### WHAT TO PRODUCE
The answer is the data below, repeated exactly, with no pictures included.

### THE DATA
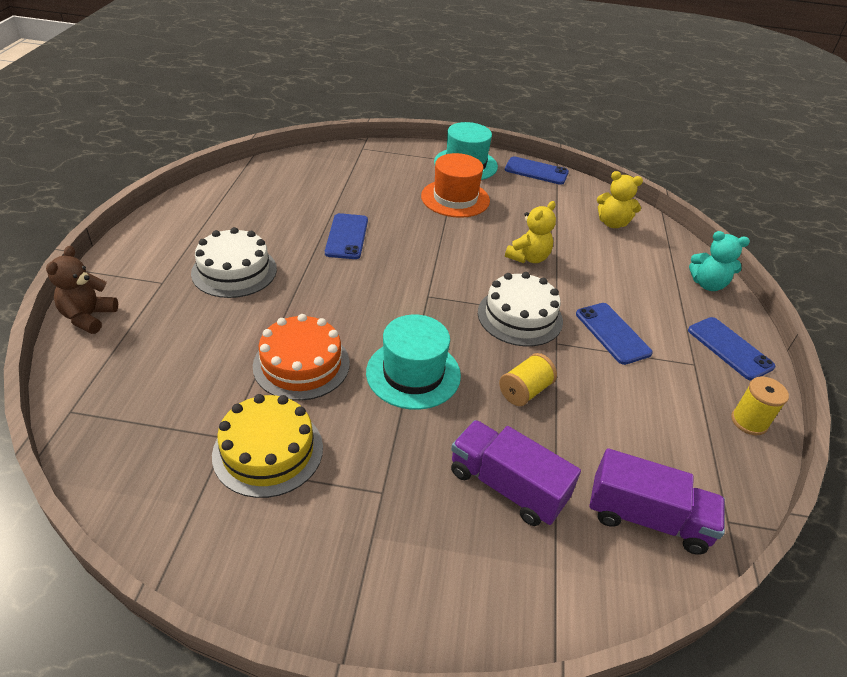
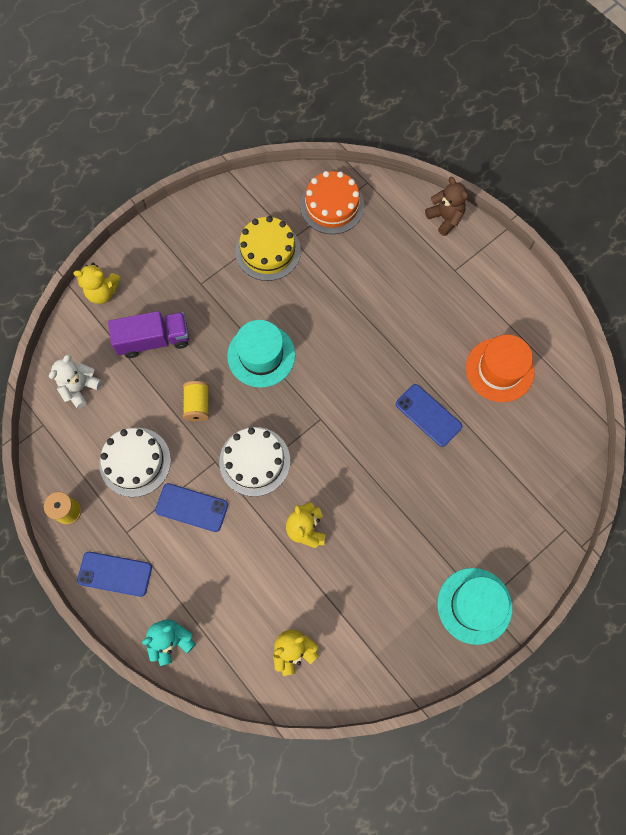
camera: 135 degrees right, 30 degrees up
(234, 271) = (437, 317): white cake -> white cake (135, 462)
(301, 364) = (317, 302): orange cake -> orange cake (332, 205)
(455, 198) = (424, 544): orange hat -> orange hat (499, 370)
(514, 607) = (102, 292): none -> yellow teddy bear
(536, 171) = (418, 667): blue phone -> none
(647, 518) = (80, 388): purple truck -> white teddy bear

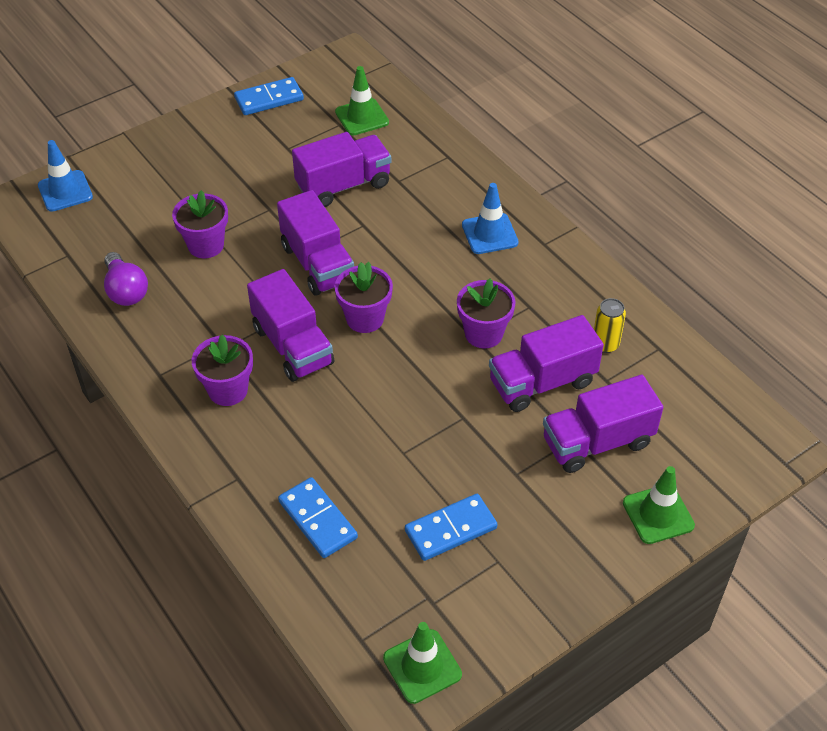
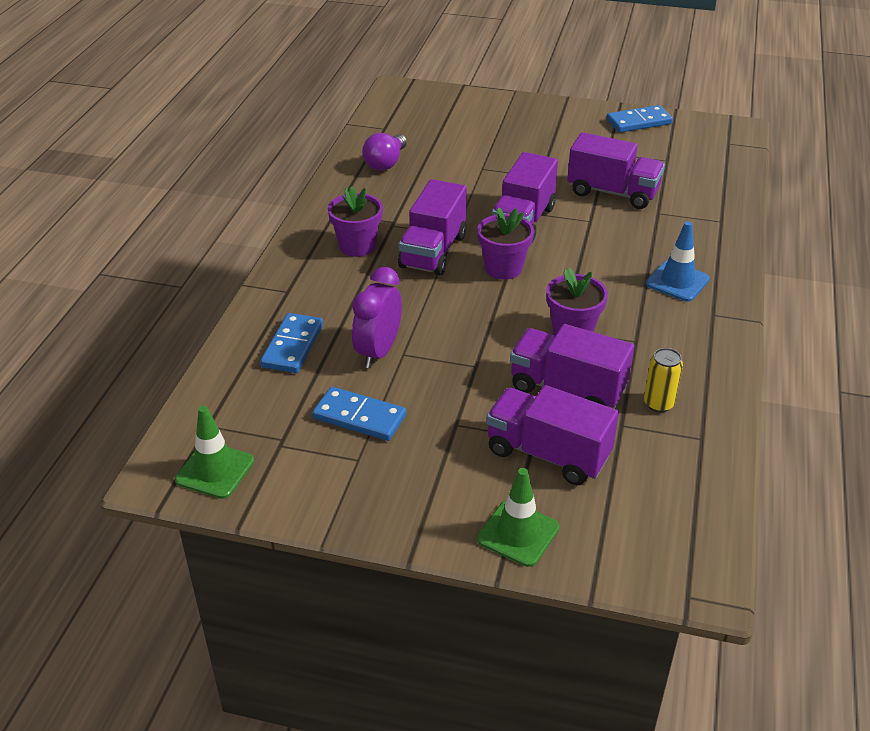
camera: 50 degrees right, 10 degrees down
(65, 191) = (434, 99): blue traffic cone -> none
(206, 245) = (469, 170): purple flower pot -> none
(269, 99) = (639, 122): blue domino -> blue domino turned 45 degrees counterclockwise
(362, 117) = (690, 165): green traffic cone -> none
(384, 467) = (378, 352): none -> purple clock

### SOLVED EXERCISE
camera: 135 degrees right, 30 degrees up
(234, 271) = (437, 317): white cake -> white cake (135, 462)
(301, 364) = (317, 302): orange cake -> orange cake (332, 205)
(455, 198) = (424, 544): orange hat -> orange hat (499, 370)
(514, 607) = (102, 292): none -> yellow teddy bear
(536, 171) = (418, 667): blue phone -> none
(647, 518) = (80, 388): purple truck -> white teddy bear

camera: 50 degrees right, 10 degrees down
(65, 191) = (434, 99): blue traffic cone -> none
(206, 245) = (469, 170): purple flower pot -> none
(269, 99) = (639, 122): blue domino -> blue domino turned 45 degrees counterclockwise
(362, 117) = (690, 165): green traffic cone -> none
(384, 467) = (378, 352): none -> purple clock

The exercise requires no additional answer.